WHAT IS EXPECTED:
Beginning with the line that contains "none -> orange 1x1 brick [199,298,253,362]", reproduce the remaining lines of the material exactly, up to and including the last one, but no pictures.

------------------------------------------------

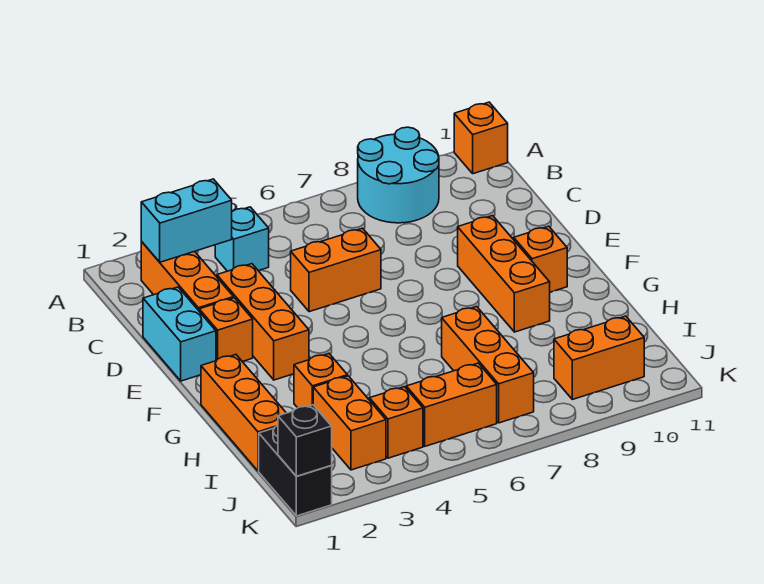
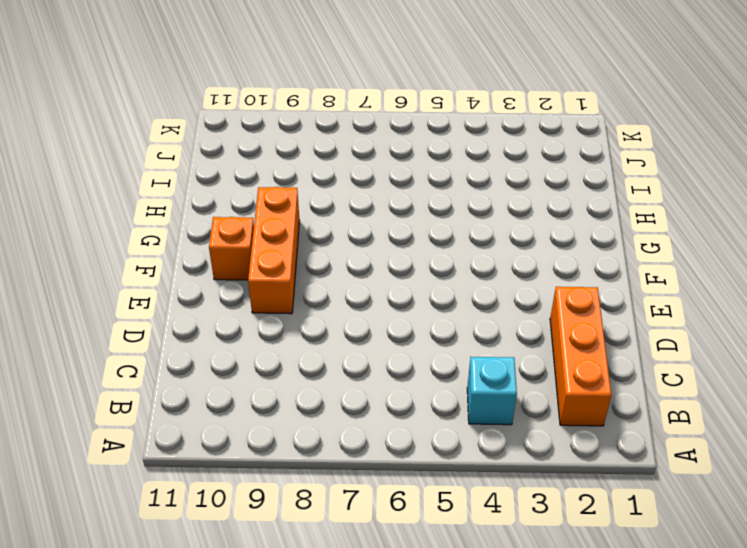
none -> cyan 2x2 round brick [358,127,439,223]
none -> orange 1x1 brick [454,102,508,174]
none -> cyan 1x2 brick [143,287,216,381]

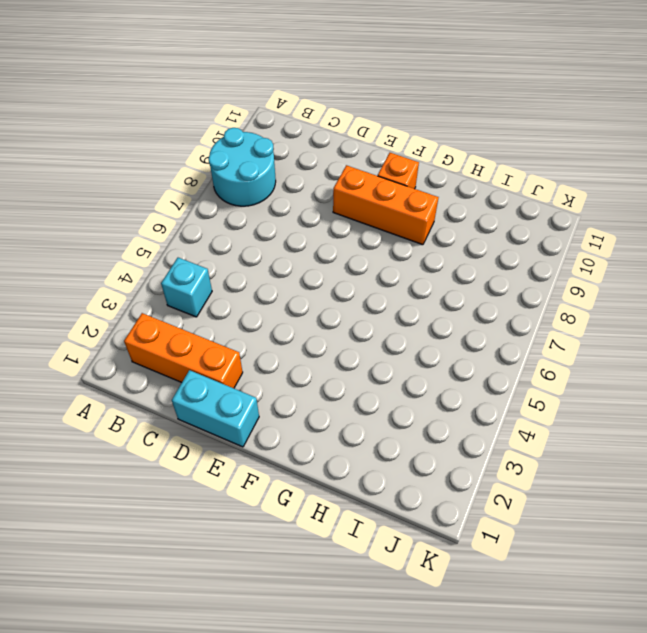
none -> orange 1x1 brick [454,102,508,174]
none -> orange 1x3 brick [217,264,309,380]
none -> orange 1x2 brick [291,228,381,312]

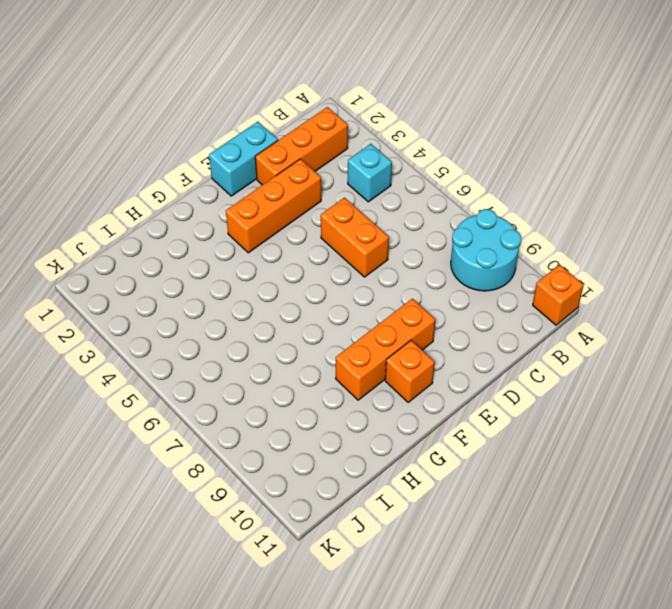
none -> orange 1x1 brick [199,298,253,362]
none -> orange 1x3 brick [201,355,286,471]
none -> orange 1x1 brick [294,354,348,408]

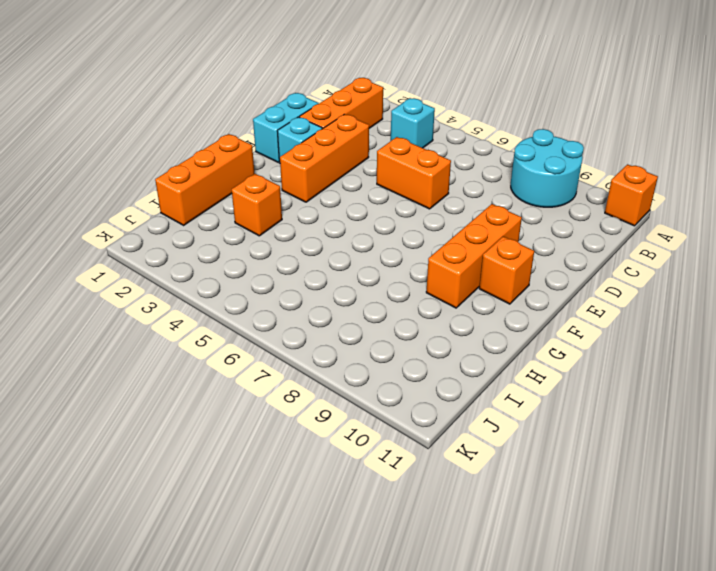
cyan 1x1 brick [277,117,322,163] -> orange 1x1 brick [199,298,253,362]
none -> orange 1x3 brick [442,307,534,423]
none -> orange 1x2 brick [313,376,386,470]
none -> black 1x2 brick [259,426,332,516]

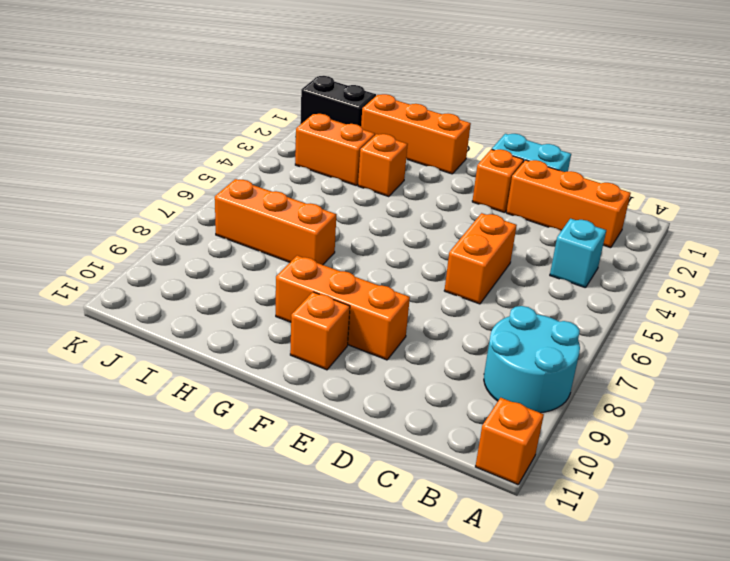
none -> orange 1x3 brick [217,264,309,380]
none -> orange 1x1 brick [369,387,423,458]
none -> orange 1x2 brick [406,363,497,446]

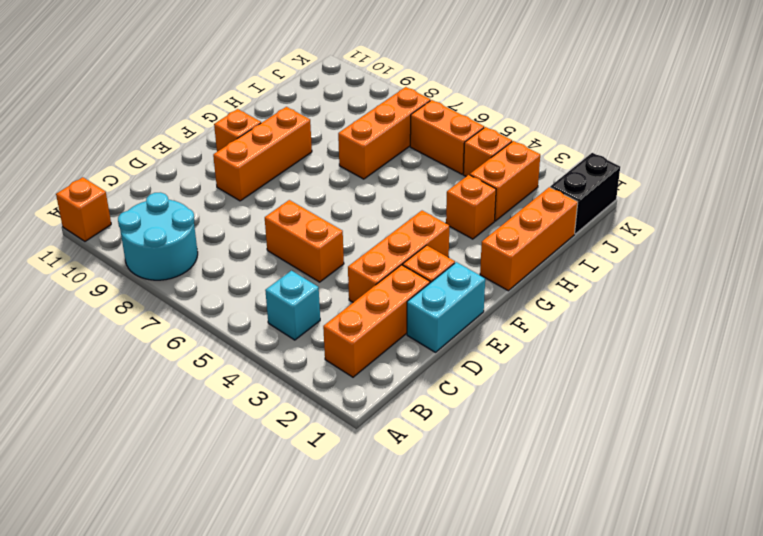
none -> orange 1x2 brick [554,316,644,399]
none -> cyan 1x2 brick [141,179,232,262]
none -> black 1x1 brick [278,405,332,476]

------------------------------------------------

ANSWER:
none -> orange 1x1 brick [199,298,253,362]
none -> orange 1x3 brick [201,355,286,471]
none -> orange 1x1 brick [294,354,348,408]

cyan 1x1 brick [277,117,322,163] -> orange 1x1 brick [199,298,253,362]
none -> orange 1x3 brick [442,307,534,423]
none -> orange 1x2 brick [313,376,386,470]
none -> black 1x2 brick [259,426,332,516]

none -> orange 1x3 brick [217,264,309,380]
none -> orange 1x1 brick [369,387,423,458]
none -> orange 1x2 brick [406,363,497,446]

none -> orange 1x2 brick [554,316,644,399]
none -> cyan 1x2 brick [141,179,232,262]
none -> black 1x1 brick [278,405,332,476]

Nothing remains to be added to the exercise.